_EXERCISE REQUIREMENTS_
All lines from the one that contains "blue brick F5:F6" to the end of the data must be retyped exactly. Pictures are not retyped.

_COLLECTED DATA_

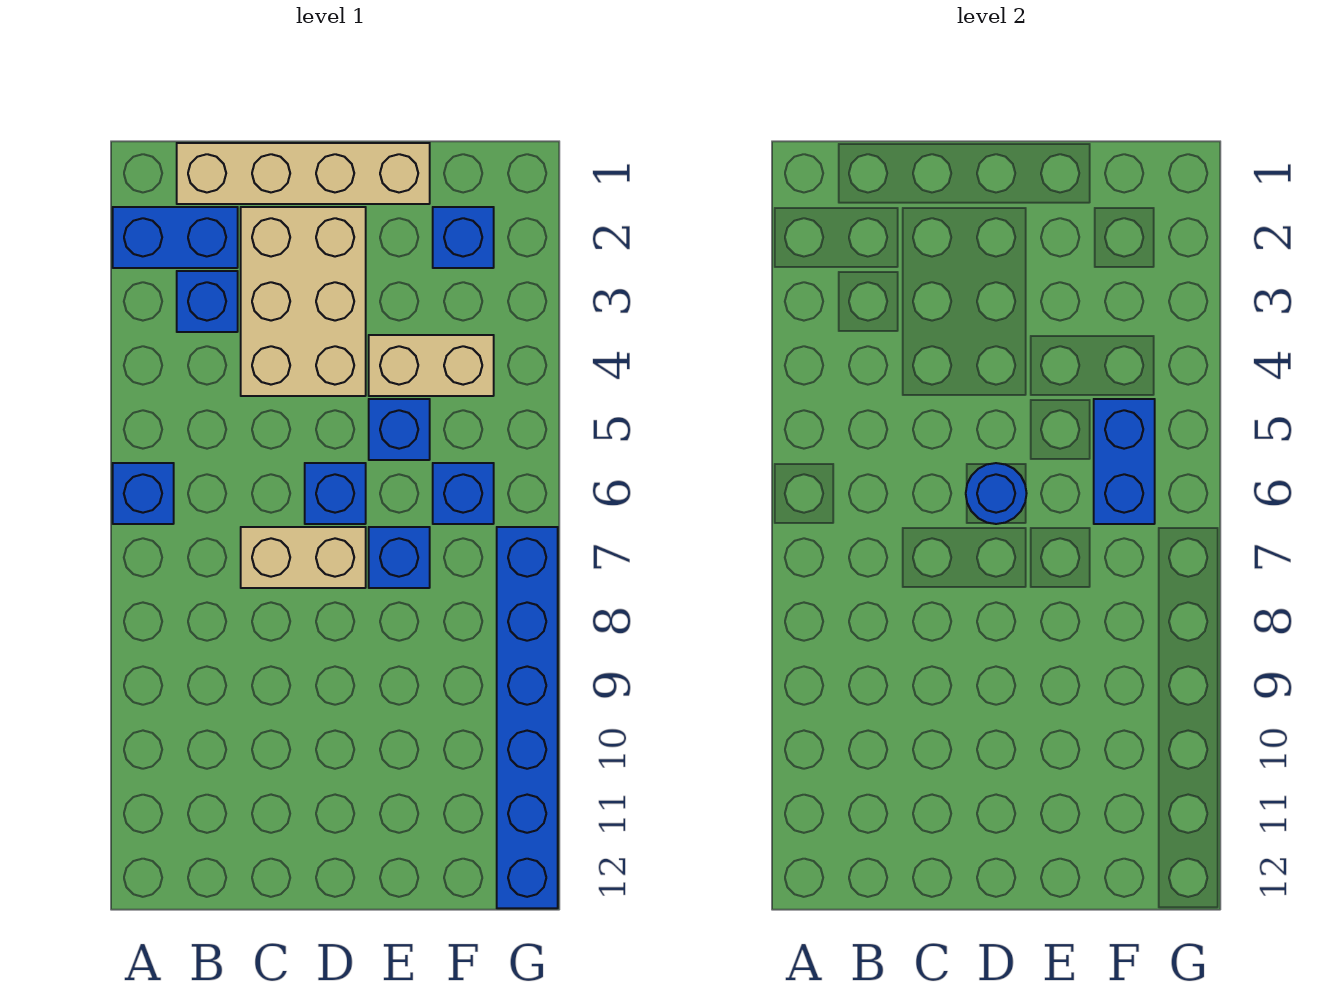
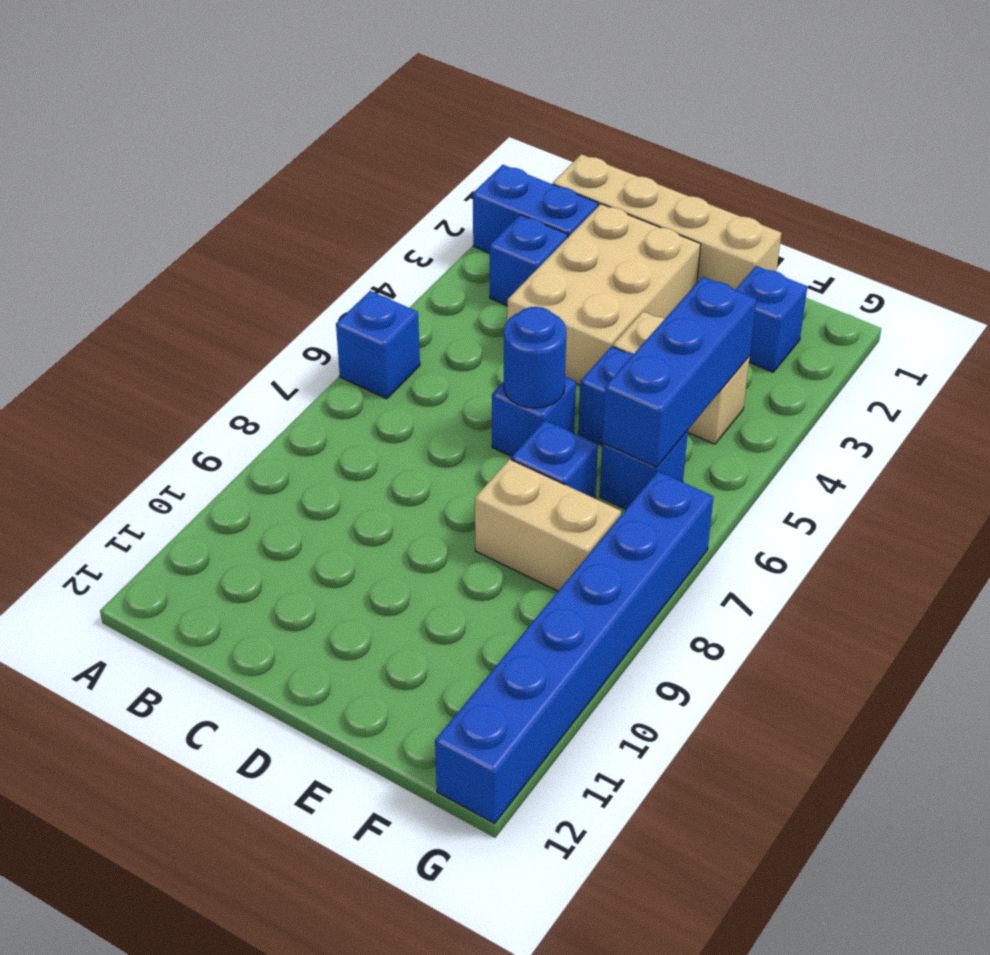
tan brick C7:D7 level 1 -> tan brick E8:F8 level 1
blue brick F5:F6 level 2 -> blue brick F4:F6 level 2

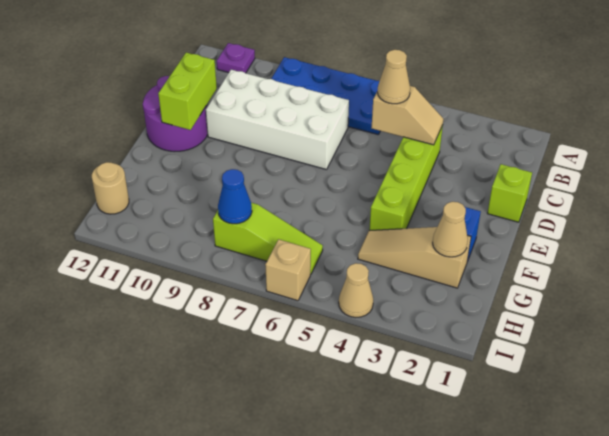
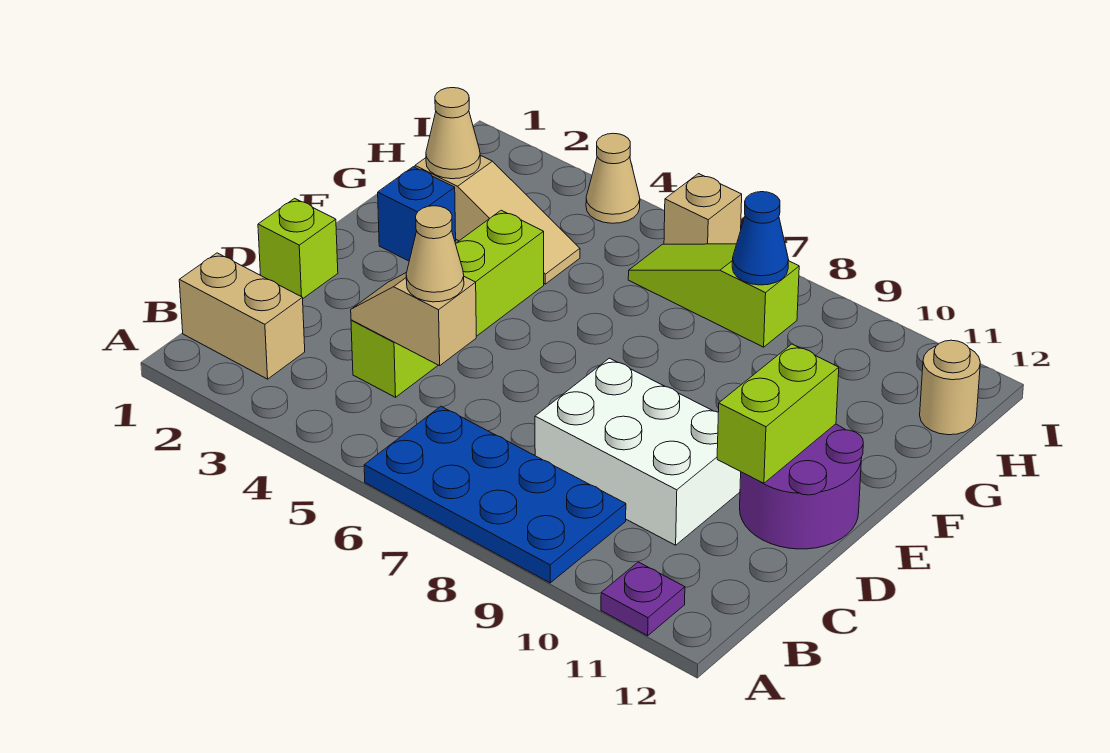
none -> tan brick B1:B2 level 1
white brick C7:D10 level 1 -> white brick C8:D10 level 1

_ANSWER TO THE EXERCISE_
blue brick F5:F6 level 2 -> blue brick F4:F6 level 2

none -> tan brick B1:B2 level 1
white brick C7:D10 level 1 -> white brick C8:D10 level 1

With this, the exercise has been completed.